EXTRACTED MATERIAL:

┄┄┄┄┄┄

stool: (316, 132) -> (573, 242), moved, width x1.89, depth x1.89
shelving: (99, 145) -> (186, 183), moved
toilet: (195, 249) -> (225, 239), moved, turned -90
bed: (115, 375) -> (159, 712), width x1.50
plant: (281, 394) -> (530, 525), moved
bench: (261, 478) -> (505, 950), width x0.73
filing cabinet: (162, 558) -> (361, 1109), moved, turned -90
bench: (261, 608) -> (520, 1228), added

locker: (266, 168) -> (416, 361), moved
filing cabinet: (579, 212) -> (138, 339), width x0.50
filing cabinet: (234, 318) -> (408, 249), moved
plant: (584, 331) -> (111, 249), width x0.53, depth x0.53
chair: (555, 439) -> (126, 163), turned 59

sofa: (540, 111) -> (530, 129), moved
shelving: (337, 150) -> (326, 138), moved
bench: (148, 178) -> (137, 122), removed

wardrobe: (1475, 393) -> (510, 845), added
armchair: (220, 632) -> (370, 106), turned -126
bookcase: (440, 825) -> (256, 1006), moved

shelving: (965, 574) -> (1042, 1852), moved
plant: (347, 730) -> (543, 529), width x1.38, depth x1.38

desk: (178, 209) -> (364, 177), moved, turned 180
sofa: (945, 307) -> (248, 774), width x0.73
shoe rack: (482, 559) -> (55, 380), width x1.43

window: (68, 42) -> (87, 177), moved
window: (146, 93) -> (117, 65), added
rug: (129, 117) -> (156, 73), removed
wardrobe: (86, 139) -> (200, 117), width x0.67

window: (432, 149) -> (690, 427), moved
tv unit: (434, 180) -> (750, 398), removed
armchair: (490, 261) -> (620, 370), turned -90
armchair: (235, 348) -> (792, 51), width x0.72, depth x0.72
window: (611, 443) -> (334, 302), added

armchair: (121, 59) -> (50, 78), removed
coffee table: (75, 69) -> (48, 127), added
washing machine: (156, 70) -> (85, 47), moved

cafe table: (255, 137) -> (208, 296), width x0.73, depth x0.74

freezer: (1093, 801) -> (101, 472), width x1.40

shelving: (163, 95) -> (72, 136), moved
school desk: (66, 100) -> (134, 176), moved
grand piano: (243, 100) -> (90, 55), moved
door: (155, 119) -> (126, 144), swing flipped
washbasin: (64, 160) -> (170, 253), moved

┄┄┄┄┄┄

WHAT THE TASK REQUIRES: Lines containing the string "sofa" are the ones to copy from the entries above.

ANSWER TO THE EXERCISE:
sofa: (540, 111) -> (530, 129), moved
sofa: (945, 307) -> (248, 774), width x0.73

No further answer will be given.